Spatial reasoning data

——

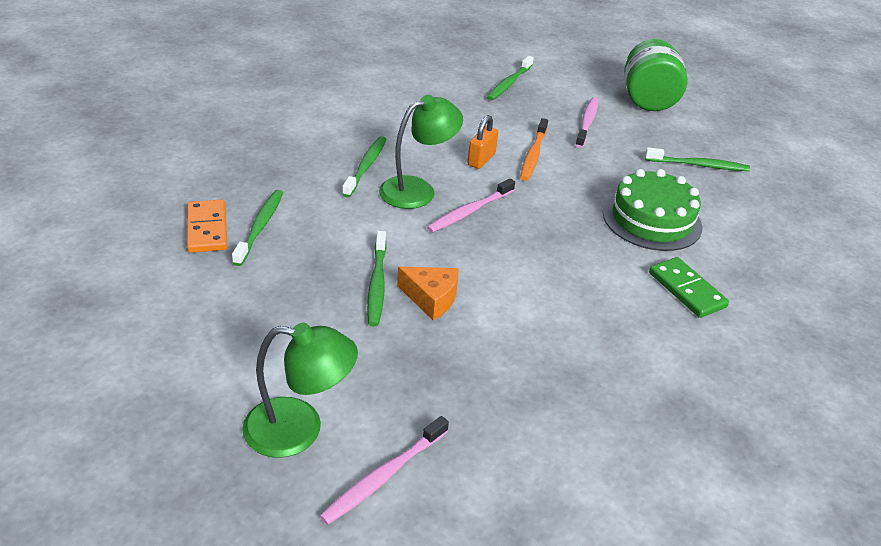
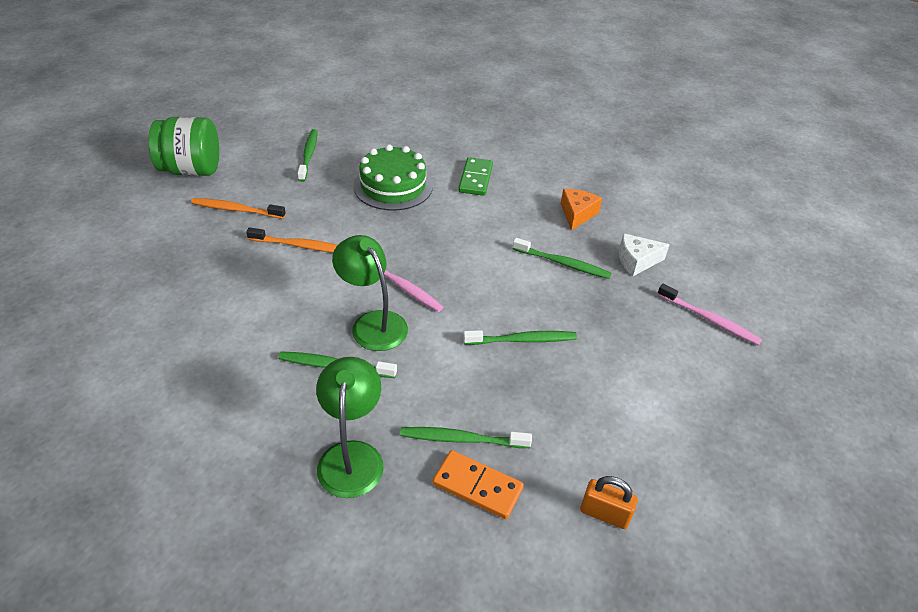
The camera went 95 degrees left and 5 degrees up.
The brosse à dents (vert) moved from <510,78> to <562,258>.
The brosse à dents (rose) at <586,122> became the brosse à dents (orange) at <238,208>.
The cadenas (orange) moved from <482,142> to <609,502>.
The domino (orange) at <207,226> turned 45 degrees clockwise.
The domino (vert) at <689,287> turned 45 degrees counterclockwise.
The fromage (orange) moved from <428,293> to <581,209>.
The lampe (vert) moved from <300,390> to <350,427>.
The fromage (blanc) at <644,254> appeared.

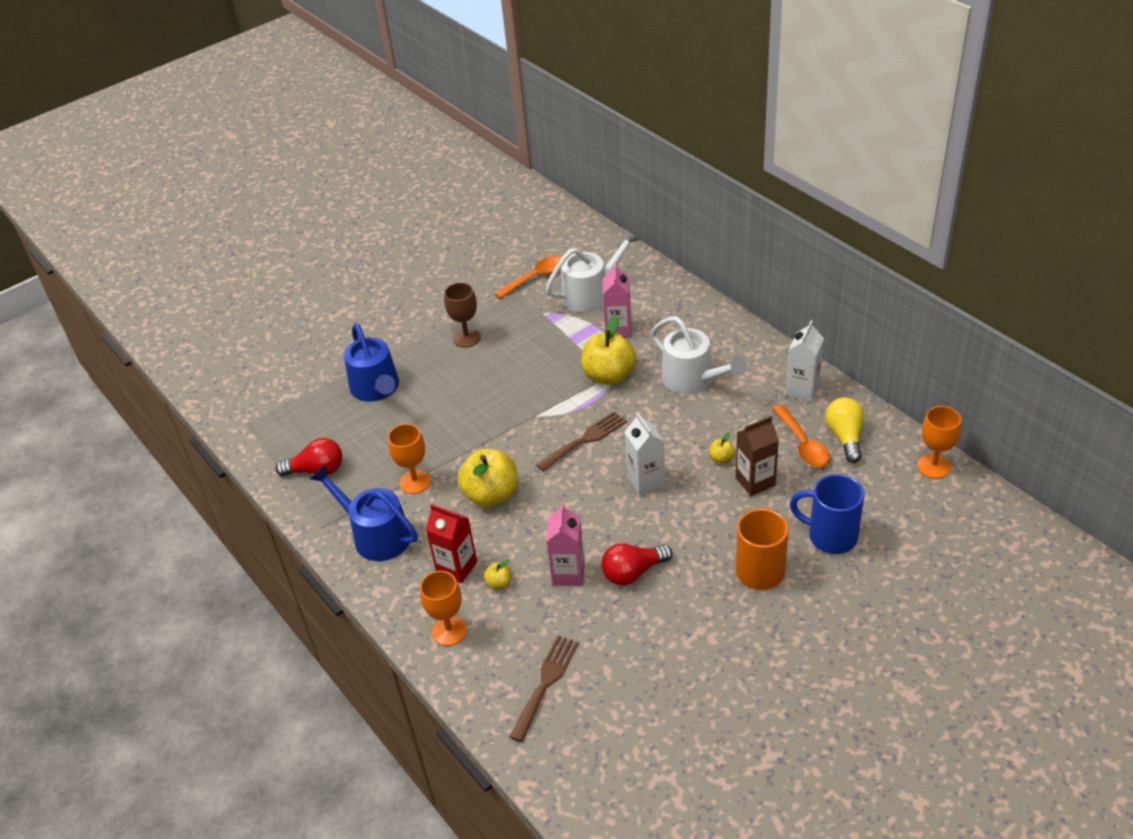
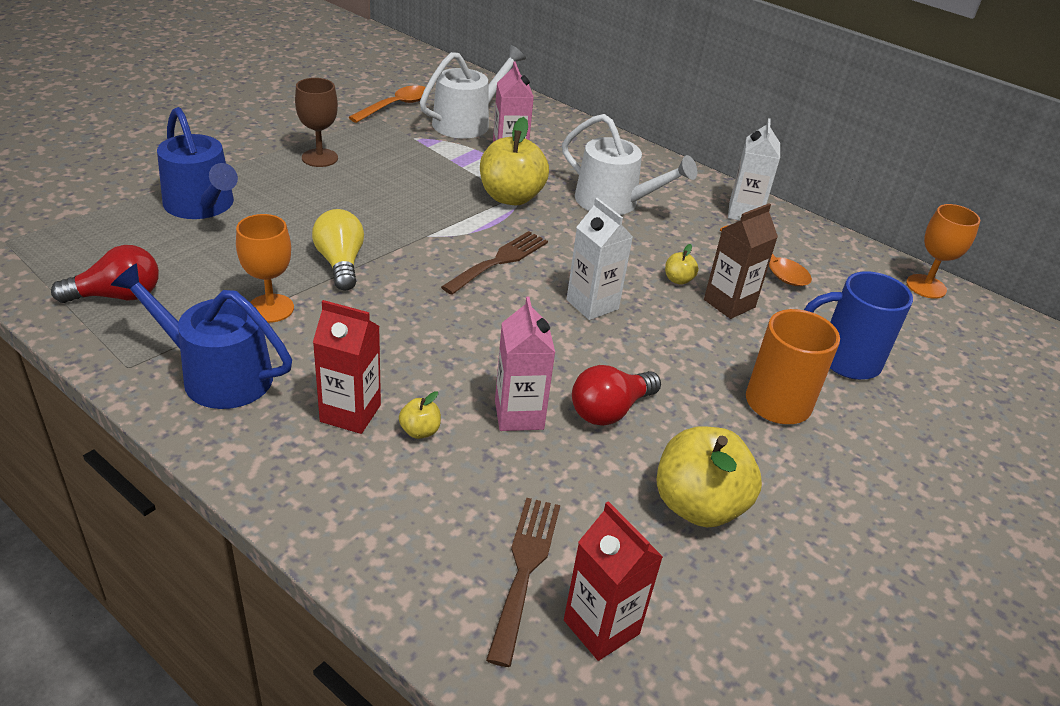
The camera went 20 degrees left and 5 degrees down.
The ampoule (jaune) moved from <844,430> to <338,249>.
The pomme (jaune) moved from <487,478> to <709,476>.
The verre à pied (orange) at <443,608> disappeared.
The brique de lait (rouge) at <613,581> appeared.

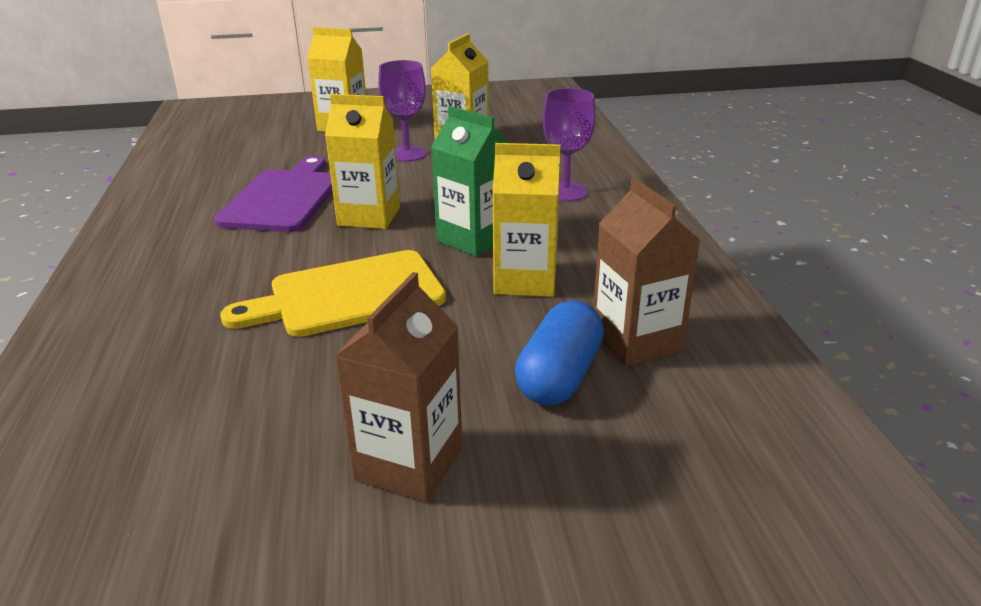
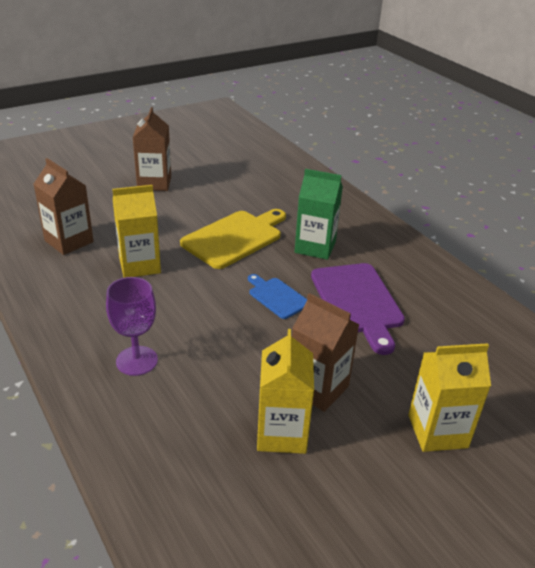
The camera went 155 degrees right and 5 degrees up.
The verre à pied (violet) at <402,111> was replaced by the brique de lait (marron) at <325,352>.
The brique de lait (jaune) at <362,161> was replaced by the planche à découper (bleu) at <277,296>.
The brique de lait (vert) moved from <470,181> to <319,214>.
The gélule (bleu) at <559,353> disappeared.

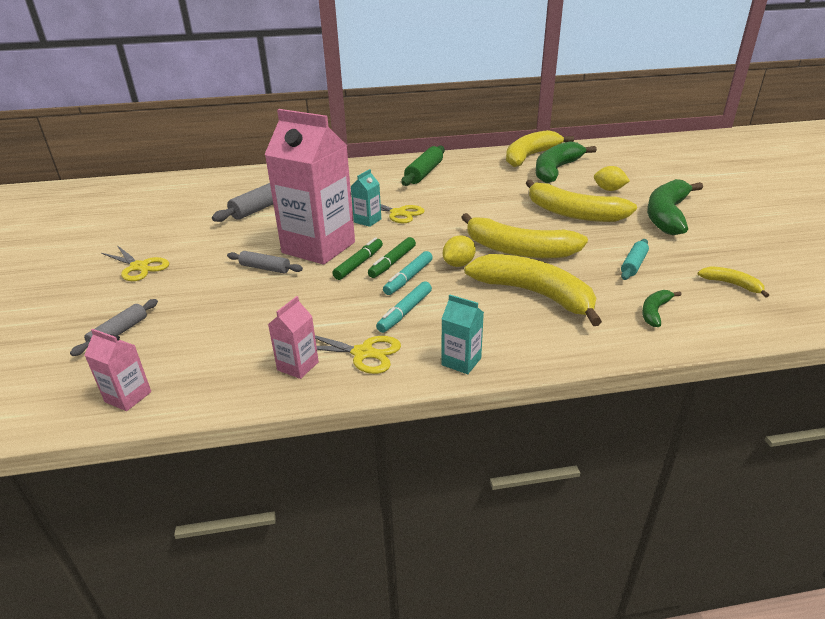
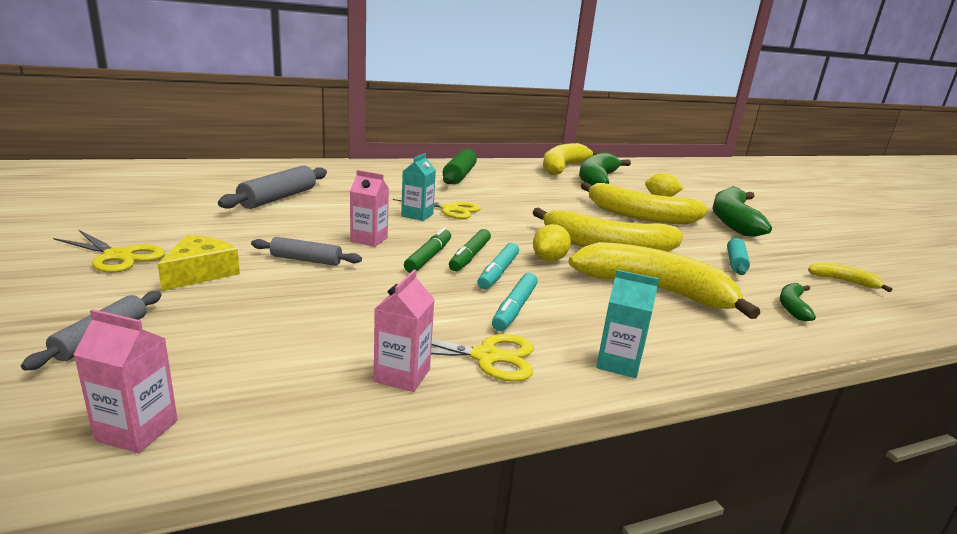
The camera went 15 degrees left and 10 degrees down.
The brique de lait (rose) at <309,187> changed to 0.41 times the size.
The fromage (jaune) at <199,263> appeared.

——

TASK DESCRIPTION = From the first line to the last, repeat the entries exactly and leave out the pictures.

SOLUTION FOR THIS EXERCISE =
The camera went 95 degrees left and 5 degrees up.
The brosse à dents (vert) moved from <510,78> to <562,258>.
The brosse à dents (rose) at <586,122> became the brosse à dents (orange) at <238,208>.
The cadenas (orange) moved from <482,142> to <609,502>.
The domino (orange) at <207,226> turned 45 degrees clockwise.
The domino (vert) at <689,287> turned 45 degrees counterclockwise.
The fromage (orange) moved from <428,293> to <581,209>.
The lampe (vert) moved from <300,390> to <350,427>.
The fromage (blanc) at <644,254> appeared.

The camera went 20 degrees left and 5 degrees down.
The ampoule (jaune) moved from <844,430> to <338,249>.
The pomme (jaune) moved from <487,478> to <709,476>.
The verre à pied (orange) at <443,608> disappeared.
The brique de lait (rouge) at <613,581> appeared.

The camera went 155 degrees right and 5 degrees up.
The verre à pied (violet) at <402,111> was replaced by the brique de lait (marron) at <325,352>.
The brique de lait (jaune) at <362,161> was replaced by the planche à découper (bleu) at <277,296>.
The brique de lait (vert) moved from <470,181> to <319,214>.
The gélule (bleu) at <559,353> disappeared.

The camera went 15 degrees left and 10 degrees down.
The brique de lait (rose) at <309,187> changed to 0.41 times the size.
The fromage (jaune) at <199,263> appeared.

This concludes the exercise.